→ **WORK TO COMPLETE**
In the records below, count the lines that contain the string "bass", matching case exactly, and give only the number.
==== RECORDS
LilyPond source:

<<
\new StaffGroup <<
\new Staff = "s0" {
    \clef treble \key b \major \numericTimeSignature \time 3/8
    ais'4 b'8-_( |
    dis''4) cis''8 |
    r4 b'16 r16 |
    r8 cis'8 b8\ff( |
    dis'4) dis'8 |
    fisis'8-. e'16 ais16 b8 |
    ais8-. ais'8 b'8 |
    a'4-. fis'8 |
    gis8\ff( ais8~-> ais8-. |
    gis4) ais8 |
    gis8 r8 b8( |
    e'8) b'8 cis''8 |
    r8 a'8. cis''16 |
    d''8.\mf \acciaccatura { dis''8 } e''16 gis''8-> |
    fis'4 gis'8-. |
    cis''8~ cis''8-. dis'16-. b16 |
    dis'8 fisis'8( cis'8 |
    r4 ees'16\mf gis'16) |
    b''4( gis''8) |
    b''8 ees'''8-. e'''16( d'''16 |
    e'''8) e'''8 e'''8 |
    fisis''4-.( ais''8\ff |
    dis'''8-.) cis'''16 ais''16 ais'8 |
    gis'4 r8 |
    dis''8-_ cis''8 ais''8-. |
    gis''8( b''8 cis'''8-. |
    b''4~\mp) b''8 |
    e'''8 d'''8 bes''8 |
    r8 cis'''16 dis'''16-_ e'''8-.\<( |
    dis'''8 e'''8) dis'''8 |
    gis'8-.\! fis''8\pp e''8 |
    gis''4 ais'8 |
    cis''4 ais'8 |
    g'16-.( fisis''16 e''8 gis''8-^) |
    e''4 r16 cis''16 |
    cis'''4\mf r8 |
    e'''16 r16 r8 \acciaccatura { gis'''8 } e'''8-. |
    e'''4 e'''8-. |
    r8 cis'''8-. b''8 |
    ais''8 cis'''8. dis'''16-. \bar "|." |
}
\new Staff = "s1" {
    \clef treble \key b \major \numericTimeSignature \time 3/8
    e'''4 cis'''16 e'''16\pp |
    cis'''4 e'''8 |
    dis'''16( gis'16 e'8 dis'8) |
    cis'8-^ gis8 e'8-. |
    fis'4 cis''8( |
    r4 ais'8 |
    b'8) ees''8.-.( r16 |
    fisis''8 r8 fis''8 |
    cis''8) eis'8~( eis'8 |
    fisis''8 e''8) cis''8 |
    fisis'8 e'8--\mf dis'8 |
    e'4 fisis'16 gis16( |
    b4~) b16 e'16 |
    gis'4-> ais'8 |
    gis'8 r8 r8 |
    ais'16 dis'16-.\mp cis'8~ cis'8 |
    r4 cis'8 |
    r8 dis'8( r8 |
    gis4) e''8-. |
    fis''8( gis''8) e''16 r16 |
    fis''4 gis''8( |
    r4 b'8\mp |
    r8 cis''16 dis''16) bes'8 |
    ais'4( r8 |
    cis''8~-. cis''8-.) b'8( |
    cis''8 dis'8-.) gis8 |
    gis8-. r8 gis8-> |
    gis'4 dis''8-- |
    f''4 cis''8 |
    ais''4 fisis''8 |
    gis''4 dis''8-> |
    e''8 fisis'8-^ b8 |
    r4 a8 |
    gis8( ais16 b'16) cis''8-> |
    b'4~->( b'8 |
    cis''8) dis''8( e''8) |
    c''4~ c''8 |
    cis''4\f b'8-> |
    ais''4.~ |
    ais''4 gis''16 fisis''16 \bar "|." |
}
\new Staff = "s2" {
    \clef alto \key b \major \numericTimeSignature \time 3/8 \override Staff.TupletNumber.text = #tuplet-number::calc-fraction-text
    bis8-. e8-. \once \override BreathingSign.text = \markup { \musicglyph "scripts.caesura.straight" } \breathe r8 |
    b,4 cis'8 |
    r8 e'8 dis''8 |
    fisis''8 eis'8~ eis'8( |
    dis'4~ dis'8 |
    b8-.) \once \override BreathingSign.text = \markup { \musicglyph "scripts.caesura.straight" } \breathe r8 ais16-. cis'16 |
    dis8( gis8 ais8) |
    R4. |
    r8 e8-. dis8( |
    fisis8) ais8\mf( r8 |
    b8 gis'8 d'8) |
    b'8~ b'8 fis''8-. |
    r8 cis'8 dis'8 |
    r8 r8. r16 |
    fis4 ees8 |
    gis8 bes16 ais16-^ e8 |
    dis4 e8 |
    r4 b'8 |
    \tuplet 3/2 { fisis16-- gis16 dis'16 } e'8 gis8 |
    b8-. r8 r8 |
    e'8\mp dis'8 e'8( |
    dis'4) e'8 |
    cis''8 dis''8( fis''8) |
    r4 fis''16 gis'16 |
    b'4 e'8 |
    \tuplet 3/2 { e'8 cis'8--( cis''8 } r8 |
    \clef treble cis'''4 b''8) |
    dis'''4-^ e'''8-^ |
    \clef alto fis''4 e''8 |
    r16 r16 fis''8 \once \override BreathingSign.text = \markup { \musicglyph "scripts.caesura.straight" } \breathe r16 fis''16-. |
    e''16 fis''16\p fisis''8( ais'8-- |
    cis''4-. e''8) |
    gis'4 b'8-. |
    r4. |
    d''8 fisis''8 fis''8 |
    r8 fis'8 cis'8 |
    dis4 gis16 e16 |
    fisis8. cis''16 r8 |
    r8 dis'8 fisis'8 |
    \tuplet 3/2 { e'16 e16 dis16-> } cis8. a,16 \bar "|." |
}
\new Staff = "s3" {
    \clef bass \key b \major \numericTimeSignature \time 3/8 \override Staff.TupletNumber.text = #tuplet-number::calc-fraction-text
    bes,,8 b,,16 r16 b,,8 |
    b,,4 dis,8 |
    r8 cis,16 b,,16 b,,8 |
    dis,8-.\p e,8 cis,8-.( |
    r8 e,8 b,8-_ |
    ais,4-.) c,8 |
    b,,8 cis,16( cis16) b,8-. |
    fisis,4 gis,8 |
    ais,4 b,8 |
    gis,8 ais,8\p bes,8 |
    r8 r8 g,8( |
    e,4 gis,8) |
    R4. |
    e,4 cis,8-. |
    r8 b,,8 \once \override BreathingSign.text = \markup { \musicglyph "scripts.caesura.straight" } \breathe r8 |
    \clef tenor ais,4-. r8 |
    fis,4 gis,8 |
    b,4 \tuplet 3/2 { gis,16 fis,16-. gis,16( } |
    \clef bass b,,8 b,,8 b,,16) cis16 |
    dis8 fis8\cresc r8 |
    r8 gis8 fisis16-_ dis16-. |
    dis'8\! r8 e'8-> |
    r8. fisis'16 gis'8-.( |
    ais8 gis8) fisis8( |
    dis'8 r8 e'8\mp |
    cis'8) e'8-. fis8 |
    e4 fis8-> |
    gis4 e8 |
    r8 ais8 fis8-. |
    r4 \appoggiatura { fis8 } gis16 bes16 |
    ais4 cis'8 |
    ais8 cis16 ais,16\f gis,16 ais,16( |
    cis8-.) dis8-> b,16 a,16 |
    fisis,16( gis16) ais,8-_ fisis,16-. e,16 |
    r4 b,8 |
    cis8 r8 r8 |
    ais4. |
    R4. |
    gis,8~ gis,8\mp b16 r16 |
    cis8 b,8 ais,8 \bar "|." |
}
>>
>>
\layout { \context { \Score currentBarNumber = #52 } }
========
→ **WRITTEN ANSWER**
2